(Extracted records)
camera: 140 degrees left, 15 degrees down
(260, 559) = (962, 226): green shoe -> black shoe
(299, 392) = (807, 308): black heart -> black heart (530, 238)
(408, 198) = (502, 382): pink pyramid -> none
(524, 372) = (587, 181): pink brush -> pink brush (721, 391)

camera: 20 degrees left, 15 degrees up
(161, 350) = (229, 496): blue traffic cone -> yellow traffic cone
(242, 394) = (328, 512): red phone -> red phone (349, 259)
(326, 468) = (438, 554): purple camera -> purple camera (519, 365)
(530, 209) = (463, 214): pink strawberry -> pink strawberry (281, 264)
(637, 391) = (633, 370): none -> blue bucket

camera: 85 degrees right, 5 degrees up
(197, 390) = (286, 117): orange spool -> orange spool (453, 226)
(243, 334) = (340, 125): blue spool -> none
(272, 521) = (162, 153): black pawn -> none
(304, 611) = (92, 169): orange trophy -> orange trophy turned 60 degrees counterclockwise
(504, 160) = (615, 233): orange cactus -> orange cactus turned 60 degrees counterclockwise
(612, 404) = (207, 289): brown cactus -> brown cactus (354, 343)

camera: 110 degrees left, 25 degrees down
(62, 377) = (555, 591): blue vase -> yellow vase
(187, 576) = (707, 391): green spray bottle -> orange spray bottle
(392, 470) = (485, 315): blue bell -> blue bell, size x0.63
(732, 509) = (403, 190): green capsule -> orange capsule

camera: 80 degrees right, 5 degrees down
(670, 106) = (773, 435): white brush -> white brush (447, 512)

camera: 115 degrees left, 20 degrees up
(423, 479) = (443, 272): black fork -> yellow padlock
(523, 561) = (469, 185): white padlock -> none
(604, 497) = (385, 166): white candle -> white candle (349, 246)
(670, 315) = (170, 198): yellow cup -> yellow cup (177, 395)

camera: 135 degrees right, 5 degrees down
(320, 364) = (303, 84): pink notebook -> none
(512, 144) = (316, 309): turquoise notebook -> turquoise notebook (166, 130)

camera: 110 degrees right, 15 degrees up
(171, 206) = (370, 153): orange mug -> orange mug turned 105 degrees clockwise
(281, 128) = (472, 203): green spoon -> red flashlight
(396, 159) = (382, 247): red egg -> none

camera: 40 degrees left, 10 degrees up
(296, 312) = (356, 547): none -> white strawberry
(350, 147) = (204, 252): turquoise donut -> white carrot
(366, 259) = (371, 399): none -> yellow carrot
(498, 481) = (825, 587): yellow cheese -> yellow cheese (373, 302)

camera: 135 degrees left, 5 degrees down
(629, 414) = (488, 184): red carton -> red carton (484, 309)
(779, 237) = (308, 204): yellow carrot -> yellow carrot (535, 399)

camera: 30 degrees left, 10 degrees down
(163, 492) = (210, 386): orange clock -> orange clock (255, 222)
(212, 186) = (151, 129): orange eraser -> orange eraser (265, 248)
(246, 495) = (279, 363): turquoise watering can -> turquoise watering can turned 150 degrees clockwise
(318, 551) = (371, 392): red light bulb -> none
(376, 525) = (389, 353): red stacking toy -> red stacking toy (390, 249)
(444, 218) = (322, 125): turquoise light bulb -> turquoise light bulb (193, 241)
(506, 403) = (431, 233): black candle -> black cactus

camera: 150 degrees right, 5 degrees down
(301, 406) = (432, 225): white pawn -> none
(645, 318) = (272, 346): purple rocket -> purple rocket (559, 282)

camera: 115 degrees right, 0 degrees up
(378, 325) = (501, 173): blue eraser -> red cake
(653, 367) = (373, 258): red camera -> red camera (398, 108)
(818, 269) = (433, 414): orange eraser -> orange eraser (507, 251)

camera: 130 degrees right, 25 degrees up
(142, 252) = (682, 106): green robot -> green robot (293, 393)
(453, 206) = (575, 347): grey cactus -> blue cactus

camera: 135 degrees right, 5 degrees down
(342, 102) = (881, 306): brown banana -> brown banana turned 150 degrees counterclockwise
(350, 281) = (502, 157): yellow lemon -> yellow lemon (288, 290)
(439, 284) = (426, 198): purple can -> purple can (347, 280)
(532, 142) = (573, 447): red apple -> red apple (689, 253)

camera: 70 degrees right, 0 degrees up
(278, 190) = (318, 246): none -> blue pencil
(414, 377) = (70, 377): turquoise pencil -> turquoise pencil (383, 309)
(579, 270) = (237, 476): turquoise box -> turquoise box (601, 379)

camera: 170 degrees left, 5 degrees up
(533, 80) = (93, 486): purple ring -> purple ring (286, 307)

_EXERCISE_
Return a word-for-word copy of the lines above from the one holding "(260, 559) = (962, 226): green" through the one holding "camera: 20 degrees left, 15 degrees up", with both of them included and nothing besides.

_RESULT OF THE EXERCISE_
(260, 559) = (962, 226): green shoe -> black shoe
(299, 392) = (807, 308): black heart -> black heart (530, 238)
(408, 198) = (502, 382): pink pyramid -> none
(524, 372) = (587, 181): pink brush -> pink brush (721, 391)

camera: 20 degrees left, 15 degrees up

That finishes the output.